Object state comparisons:

[Start of section]

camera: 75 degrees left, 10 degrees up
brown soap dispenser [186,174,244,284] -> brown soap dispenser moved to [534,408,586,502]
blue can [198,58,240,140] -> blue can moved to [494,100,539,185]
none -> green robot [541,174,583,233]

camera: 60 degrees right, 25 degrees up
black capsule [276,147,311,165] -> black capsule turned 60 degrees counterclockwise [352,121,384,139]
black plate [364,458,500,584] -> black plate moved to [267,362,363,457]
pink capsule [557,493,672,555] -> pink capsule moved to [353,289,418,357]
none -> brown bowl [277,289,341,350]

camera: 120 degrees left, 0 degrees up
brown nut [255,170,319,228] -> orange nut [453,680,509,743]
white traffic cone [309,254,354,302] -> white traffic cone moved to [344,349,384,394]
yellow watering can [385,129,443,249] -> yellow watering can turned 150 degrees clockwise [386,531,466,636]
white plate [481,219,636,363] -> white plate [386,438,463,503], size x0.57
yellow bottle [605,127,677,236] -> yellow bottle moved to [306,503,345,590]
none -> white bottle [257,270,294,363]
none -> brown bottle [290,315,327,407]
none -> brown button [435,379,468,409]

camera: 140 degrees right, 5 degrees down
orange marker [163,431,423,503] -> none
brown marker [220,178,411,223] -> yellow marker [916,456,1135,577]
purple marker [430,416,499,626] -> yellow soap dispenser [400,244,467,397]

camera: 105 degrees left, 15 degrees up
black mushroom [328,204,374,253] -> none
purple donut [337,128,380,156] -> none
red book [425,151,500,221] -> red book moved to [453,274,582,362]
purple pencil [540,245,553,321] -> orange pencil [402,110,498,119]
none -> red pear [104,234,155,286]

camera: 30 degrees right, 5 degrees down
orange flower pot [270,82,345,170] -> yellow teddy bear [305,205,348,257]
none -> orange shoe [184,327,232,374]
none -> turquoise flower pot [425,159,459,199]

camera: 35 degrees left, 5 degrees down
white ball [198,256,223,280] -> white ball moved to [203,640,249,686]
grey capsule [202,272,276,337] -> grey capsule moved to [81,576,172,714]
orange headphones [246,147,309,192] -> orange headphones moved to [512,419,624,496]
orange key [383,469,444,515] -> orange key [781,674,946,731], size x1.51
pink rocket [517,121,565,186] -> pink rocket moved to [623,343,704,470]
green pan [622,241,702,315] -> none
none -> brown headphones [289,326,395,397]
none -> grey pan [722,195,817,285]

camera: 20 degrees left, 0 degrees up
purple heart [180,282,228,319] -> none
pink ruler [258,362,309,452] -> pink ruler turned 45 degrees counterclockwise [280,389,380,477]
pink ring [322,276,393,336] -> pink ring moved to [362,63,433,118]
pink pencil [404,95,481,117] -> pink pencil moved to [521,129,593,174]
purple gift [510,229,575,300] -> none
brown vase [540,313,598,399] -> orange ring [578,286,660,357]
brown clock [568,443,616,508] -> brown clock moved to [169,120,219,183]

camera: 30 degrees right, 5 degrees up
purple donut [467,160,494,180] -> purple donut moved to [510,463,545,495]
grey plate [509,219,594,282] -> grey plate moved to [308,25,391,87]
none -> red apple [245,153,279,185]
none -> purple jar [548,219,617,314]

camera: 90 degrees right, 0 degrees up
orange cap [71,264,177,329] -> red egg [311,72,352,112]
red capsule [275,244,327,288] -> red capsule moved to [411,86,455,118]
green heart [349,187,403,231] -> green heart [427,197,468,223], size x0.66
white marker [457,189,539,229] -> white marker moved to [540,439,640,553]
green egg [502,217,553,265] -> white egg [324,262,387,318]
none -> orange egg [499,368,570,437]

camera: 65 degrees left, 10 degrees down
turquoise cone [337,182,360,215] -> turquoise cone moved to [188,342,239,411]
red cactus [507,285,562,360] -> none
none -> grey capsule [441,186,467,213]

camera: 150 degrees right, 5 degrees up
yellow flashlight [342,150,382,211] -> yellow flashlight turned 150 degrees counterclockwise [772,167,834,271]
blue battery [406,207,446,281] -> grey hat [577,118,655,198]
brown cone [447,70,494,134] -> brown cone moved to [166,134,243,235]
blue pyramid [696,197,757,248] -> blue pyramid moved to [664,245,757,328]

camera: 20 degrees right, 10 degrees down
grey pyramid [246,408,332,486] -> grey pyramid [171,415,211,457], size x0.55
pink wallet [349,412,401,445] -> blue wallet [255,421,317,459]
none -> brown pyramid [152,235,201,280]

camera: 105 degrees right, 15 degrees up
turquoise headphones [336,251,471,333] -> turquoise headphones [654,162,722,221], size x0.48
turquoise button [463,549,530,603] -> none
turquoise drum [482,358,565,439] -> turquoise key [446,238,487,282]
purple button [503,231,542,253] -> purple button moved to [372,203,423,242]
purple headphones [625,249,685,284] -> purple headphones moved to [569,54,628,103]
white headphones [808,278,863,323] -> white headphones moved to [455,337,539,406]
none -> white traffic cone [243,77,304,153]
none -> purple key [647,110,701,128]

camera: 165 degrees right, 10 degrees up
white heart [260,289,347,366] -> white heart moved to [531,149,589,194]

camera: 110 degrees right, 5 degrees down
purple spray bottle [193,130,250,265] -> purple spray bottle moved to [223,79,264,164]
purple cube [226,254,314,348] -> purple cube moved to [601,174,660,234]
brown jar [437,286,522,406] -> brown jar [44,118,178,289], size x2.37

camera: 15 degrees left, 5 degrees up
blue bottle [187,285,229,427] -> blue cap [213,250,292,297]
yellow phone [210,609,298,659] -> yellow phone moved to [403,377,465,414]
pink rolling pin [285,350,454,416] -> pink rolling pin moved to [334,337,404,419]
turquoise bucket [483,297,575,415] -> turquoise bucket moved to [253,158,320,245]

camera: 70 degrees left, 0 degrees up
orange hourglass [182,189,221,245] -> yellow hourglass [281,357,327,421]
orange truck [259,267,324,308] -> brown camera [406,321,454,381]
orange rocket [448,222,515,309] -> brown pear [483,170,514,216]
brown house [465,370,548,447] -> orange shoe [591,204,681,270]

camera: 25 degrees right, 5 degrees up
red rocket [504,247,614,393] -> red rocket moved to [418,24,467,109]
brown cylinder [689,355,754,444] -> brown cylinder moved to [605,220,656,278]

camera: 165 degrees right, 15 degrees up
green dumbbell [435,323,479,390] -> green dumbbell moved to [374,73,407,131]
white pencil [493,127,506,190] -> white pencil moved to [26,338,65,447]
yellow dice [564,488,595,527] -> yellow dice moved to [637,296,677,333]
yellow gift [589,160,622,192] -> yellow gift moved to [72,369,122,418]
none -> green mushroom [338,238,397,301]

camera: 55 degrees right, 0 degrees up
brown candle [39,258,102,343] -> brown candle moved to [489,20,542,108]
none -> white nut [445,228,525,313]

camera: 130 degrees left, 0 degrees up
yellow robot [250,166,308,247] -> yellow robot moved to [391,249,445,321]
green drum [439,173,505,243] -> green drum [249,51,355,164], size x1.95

[End of section]

## TASK PROMPT:
Whenever the string "drum" turns up in a line of the data, copy that line.

## SOLVED EXERCISE:
turquoise drum [482,358,565,439] -> turquoise key [446,238,487,282]
green drum [439,173,505,243] -> green drum [249,51,355,164], size x1.95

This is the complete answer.